Top of DATASET

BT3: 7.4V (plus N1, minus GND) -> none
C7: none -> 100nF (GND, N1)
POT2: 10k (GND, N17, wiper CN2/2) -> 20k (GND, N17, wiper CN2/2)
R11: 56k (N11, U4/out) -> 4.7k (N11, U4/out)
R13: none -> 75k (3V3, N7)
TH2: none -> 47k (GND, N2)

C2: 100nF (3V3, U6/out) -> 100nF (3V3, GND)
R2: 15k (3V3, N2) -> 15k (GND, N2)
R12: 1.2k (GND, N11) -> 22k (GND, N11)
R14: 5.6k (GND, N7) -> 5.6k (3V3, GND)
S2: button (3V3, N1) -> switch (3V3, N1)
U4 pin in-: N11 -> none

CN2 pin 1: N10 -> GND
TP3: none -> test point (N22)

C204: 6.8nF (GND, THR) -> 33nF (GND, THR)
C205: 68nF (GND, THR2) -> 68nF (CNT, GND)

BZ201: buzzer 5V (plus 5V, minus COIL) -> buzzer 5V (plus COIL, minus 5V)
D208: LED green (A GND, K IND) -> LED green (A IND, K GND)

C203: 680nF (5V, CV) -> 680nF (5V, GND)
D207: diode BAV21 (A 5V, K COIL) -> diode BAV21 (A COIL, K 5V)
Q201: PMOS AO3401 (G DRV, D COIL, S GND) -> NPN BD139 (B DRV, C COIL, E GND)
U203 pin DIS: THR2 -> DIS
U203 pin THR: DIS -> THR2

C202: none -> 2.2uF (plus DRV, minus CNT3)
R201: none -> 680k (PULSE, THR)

Bottom of DATASET

▶ **ASSIGNED TASK**
All lines in the listing above between the line with "R2: 15k (3V3, N2) -> 15k (GND, N2)" and the line with "D207: diode BAV21", inclusive, should be set down exactly, and no line outside that range.

▶ **YOUR RESPONSE**
R2: 15k (3V3, N2) -> 15k (GND, N2)
R12: 1.2k (GND, N11) -> 22k (GND, N11)
R14: 5.6k (GND, N7) -> 5.6k (3V3, GND)
S2: button (3V3, N1) -> switch (3V3, N1)
U4 pin in-: N11 -> none

CN2 pin 1: N10 -> GND
TP3: none -> test point (N22)

C204: 6.8nF (GND, THR) -> 33nF (GND, THR)
C205: 68nF (GND, THR2) -> 68nF (CNT, GND)

BZ201: buzzer 5V (plus 5V, minus COIL) -> buzzer 5V (plus COIL, minus 5V)
D208: LED green (A GND, K IND) -> LED green (A IND, K GND)

C203: 680nF (5V, CV) -> 680nF (5V, GND)
D207: diode BAV21 (A 5V, K COIL) -> diode BAV21 (A COIL, K 5V)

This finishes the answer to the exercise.